--- RAW DATA ---
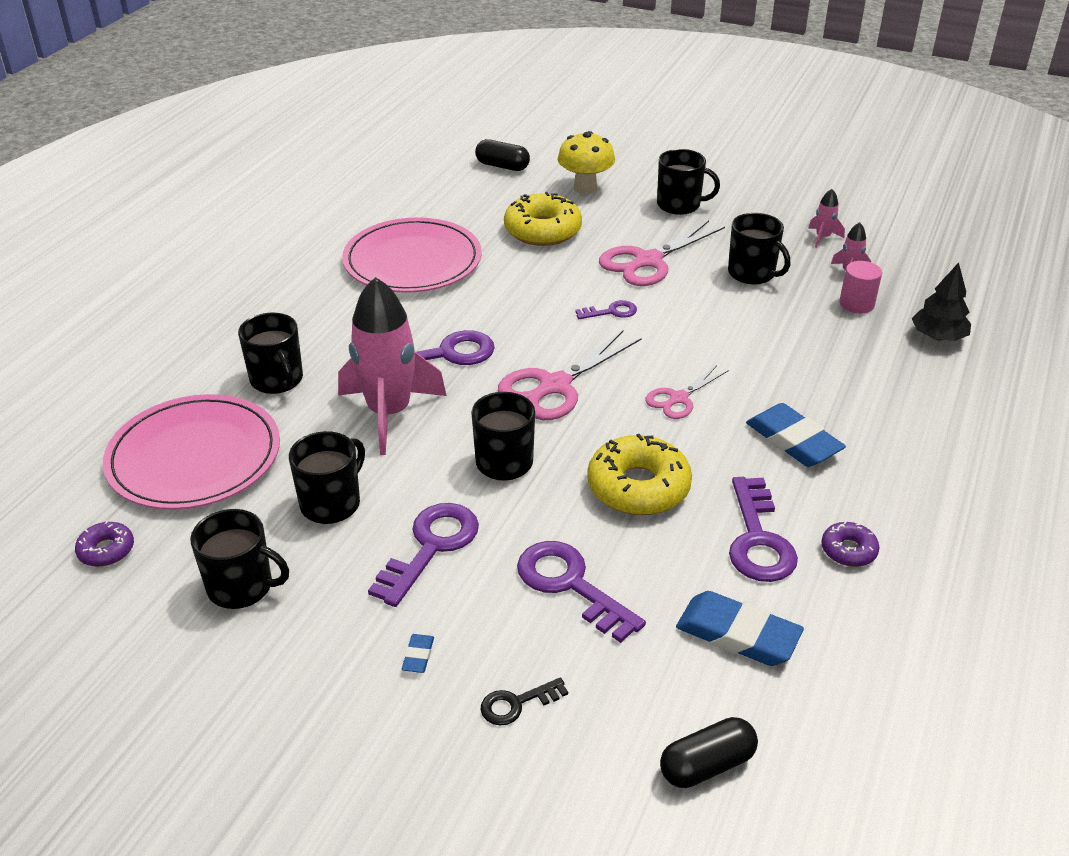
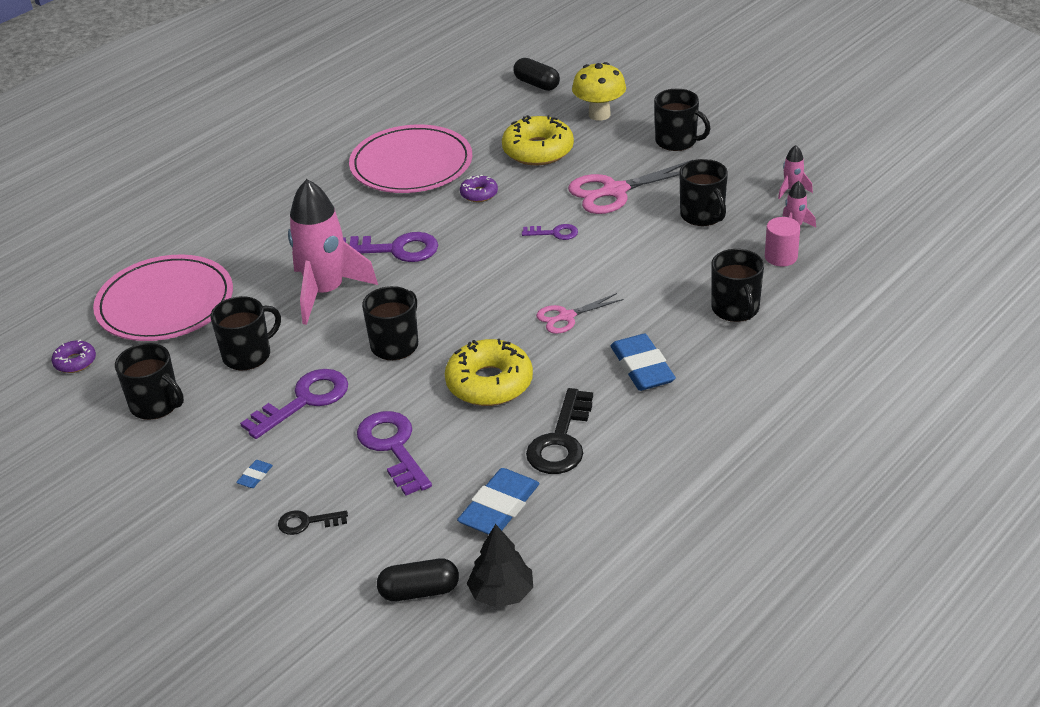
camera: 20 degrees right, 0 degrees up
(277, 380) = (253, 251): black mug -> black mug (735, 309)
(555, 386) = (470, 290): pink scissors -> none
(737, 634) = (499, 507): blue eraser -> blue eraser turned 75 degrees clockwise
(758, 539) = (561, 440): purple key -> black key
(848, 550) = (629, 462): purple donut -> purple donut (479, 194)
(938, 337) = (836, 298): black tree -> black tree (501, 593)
---
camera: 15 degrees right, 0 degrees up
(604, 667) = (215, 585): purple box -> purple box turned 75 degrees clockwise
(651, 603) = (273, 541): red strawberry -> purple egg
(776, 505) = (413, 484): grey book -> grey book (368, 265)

--- WORK TO BE COMPLETED ---
Each line in the listing above from the one containing "camera: 20 degrees right, 0 degrees up" through the one containing "(938, 337) = (836, 298): black" should be repeated exactly, and no other line.

--- RESULT ---
camera: 20 degrees right, 0 degrees up
(277, 380) = (253, 251): black mug -> black mug (735, 309)
(555, 386) = (470, 290): pink scissors -> none
(737, 634) = (499, 507): blue eraser -> blue eraser turned 75 degrees clockwise
(758, 539) = (561, 440): purple key -> black key
(848, 550) = (629, 462): purple donut -> purple donut (479, 194)
(938, 337) = (836, 298): black tree -> black tree (501, 593)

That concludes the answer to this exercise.